Data items
════════════════
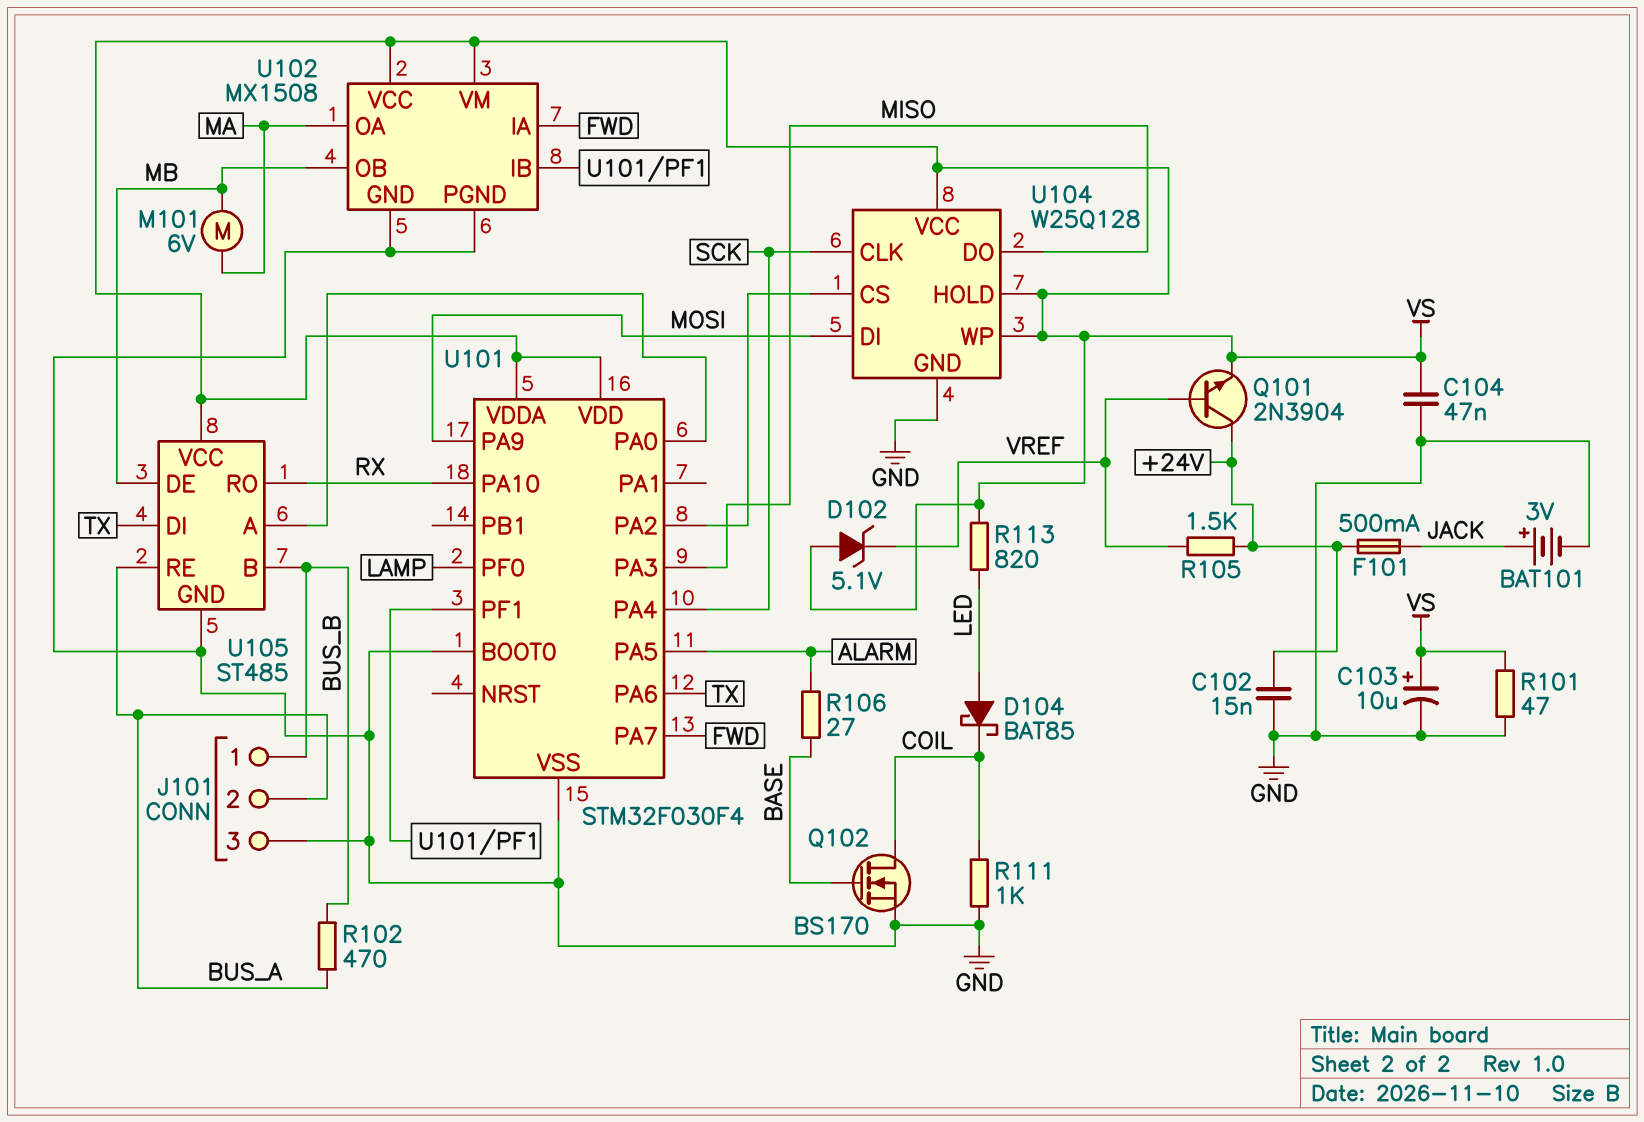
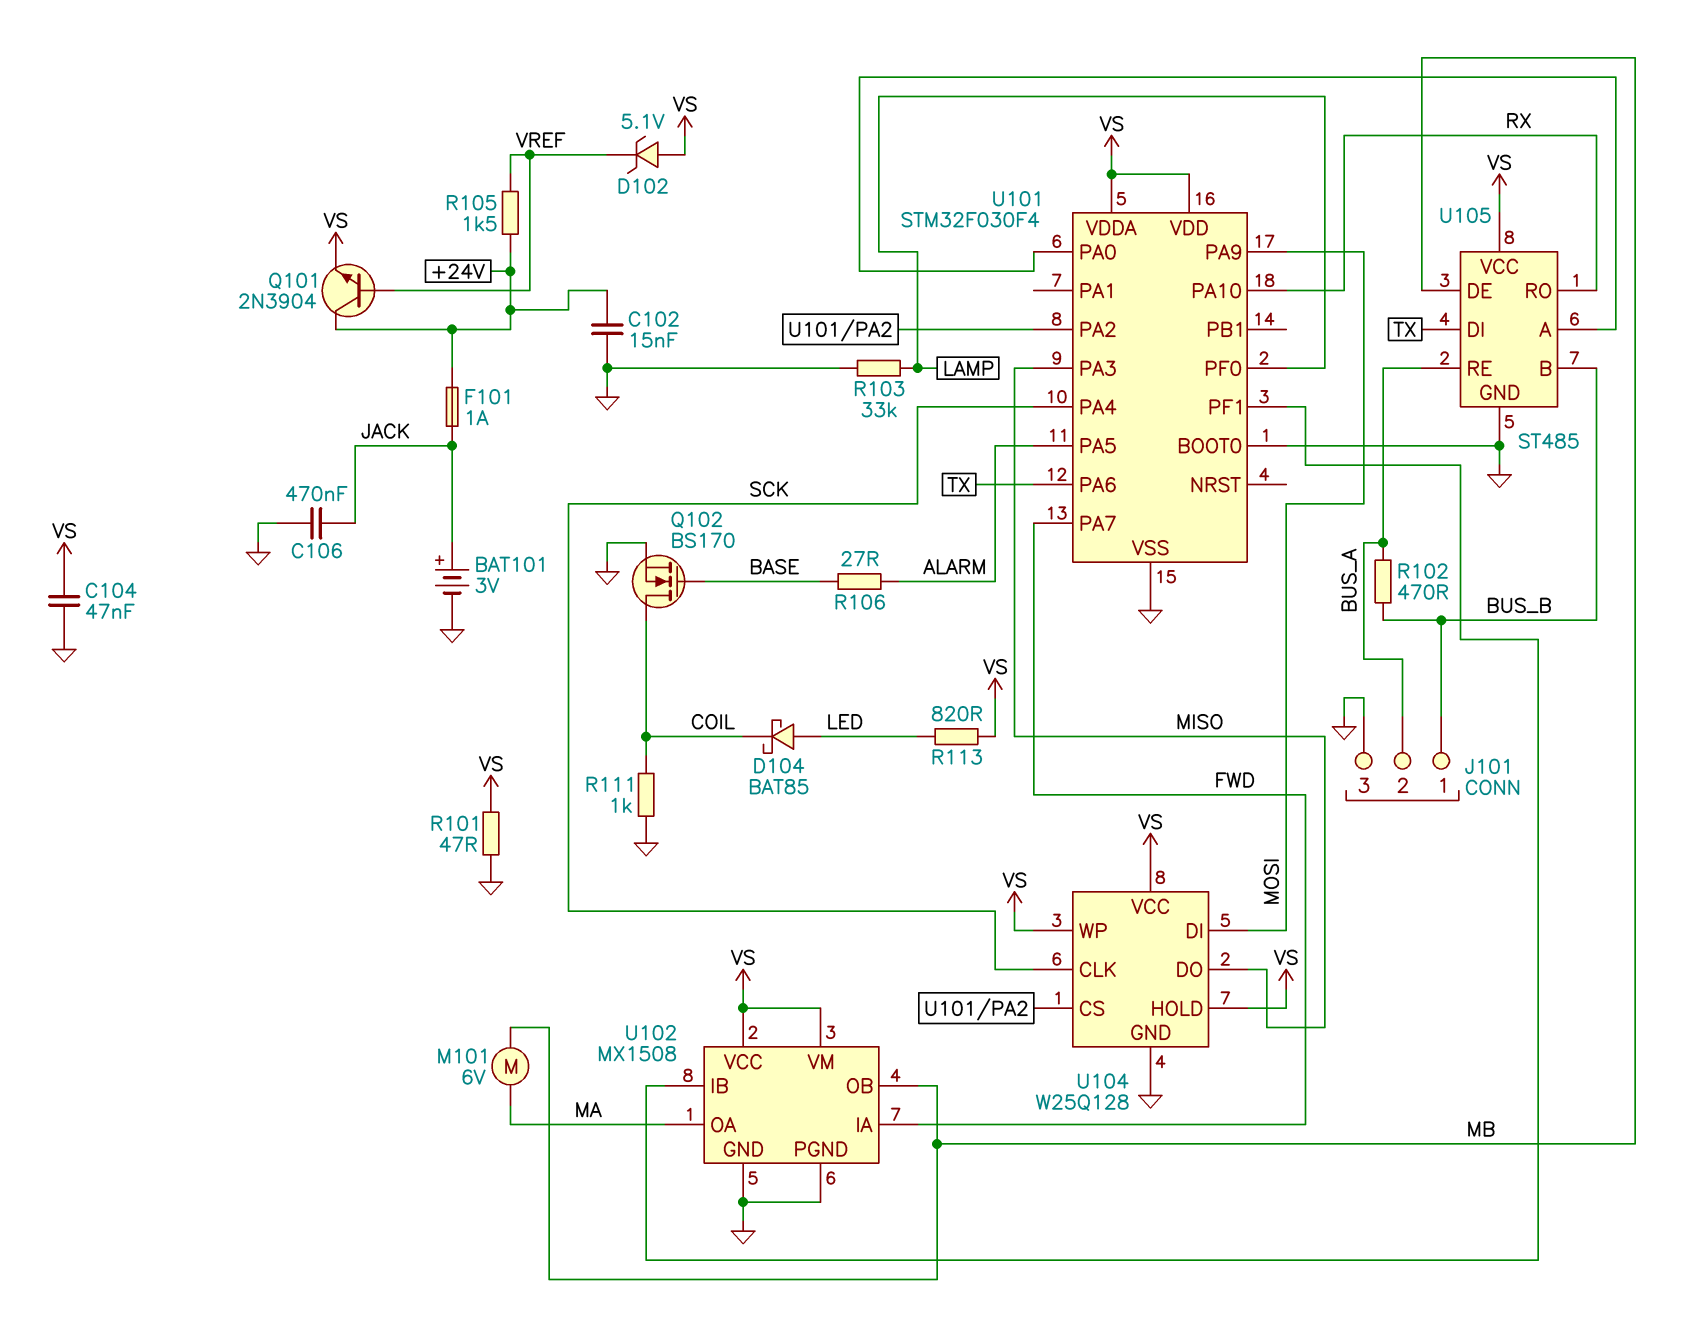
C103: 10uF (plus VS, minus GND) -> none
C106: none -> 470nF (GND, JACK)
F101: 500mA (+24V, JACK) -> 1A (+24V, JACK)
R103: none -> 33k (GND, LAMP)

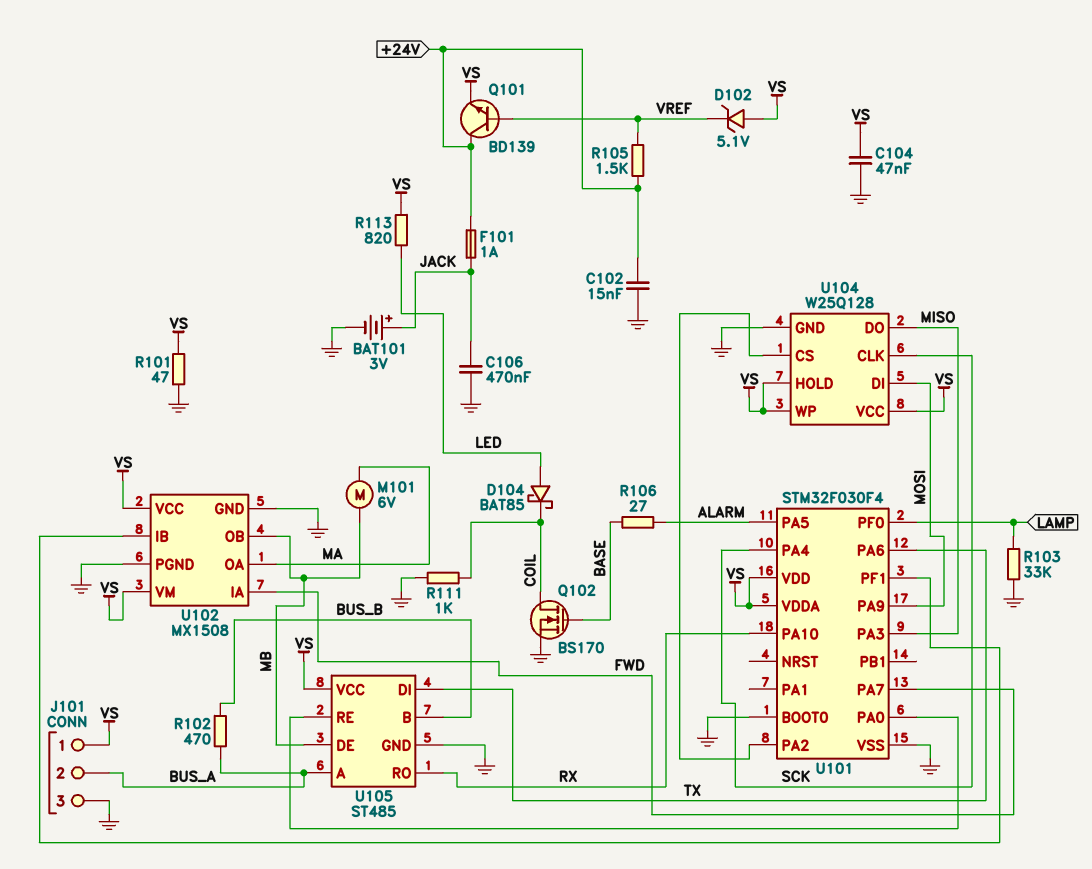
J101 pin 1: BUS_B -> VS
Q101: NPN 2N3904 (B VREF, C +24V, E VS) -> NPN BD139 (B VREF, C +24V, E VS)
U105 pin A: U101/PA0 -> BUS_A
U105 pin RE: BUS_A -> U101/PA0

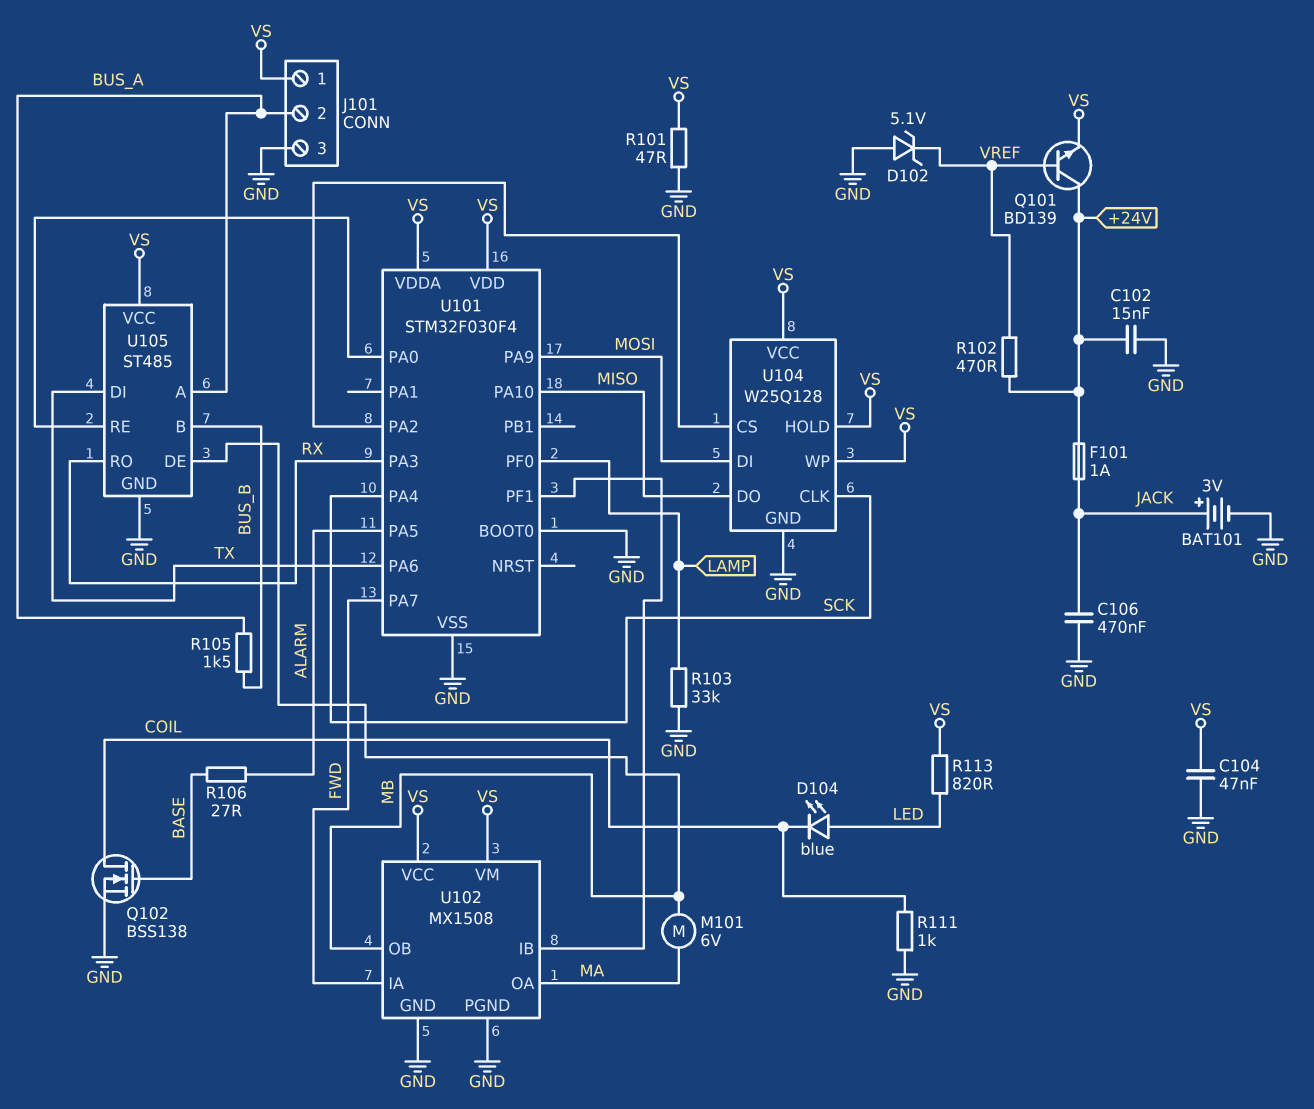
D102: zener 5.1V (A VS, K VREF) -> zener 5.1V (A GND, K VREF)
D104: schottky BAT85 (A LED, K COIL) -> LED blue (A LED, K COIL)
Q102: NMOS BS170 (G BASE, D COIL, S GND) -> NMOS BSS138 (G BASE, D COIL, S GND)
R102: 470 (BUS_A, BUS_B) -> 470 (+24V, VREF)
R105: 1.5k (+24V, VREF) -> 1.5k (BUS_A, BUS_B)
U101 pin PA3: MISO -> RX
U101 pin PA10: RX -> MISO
════════════════
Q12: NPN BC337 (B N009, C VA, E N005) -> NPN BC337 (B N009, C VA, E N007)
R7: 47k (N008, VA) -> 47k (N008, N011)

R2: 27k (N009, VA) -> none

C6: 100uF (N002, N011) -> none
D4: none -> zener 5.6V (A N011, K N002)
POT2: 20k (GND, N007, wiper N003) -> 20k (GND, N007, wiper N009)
════════════════
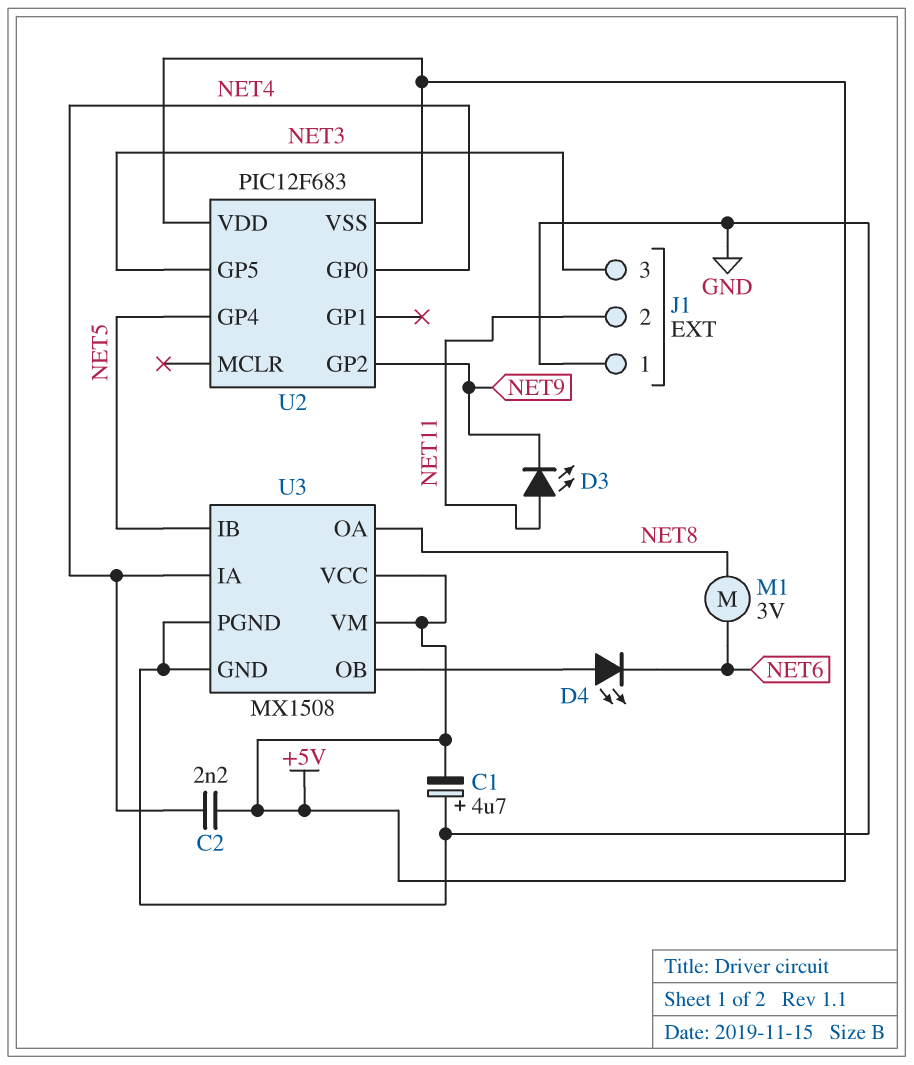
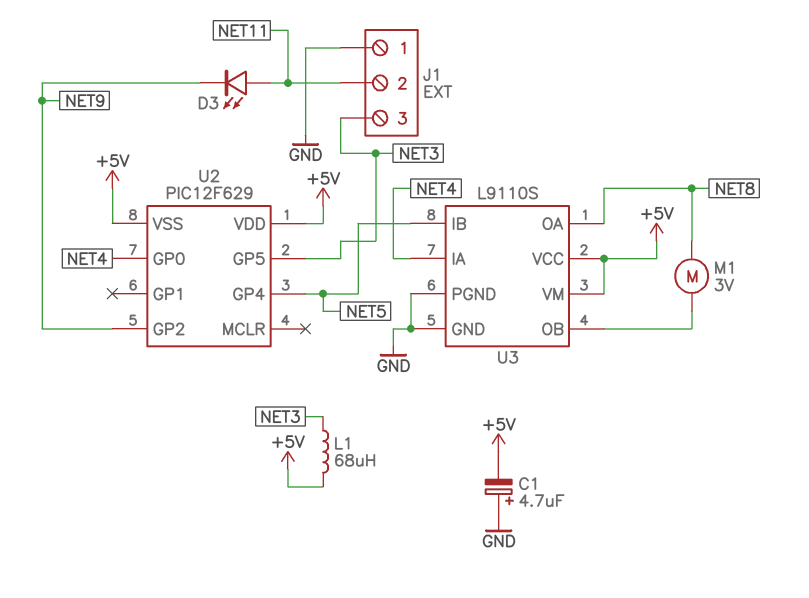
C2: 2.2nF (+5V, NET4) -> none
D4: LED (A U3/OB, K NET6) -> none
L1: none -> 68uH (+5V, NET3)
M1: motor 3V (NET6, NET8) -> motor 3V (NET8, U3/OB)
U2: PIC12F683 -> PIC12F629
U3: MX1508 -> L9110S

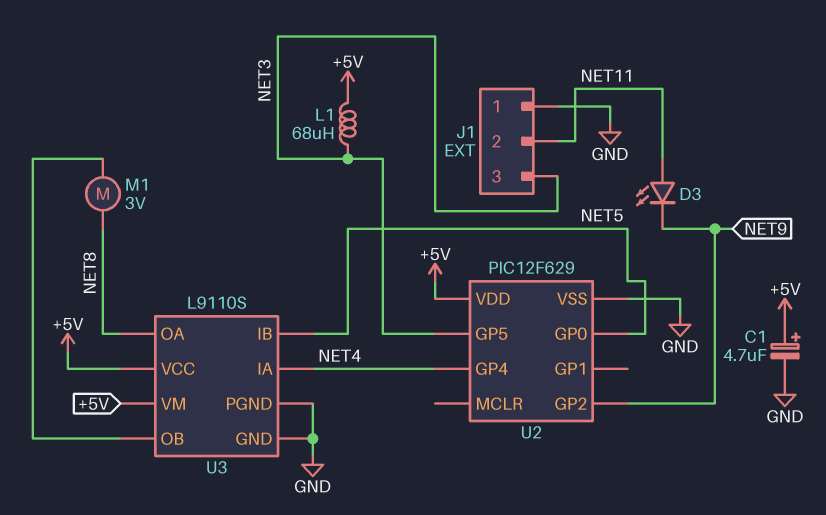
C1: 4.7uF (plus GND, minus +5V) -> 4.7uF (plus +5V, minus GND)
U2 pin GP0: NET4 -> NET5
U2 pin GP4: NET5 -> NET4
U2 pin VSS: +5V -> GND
════════════════
### What the task asks
Extract exactly and only the lines above from the line containing "D4: none -> zener 5.6V (A N011, K N002)" through the line containing "POT2: 20k (GND, N007, wiper", both end lines included.

### Output below
D4: none -> zener 5.6V (A N011, K N002)
POT2: 20k (GND, N007, wiper N003) -> 20k (GND, N007, wiper N009)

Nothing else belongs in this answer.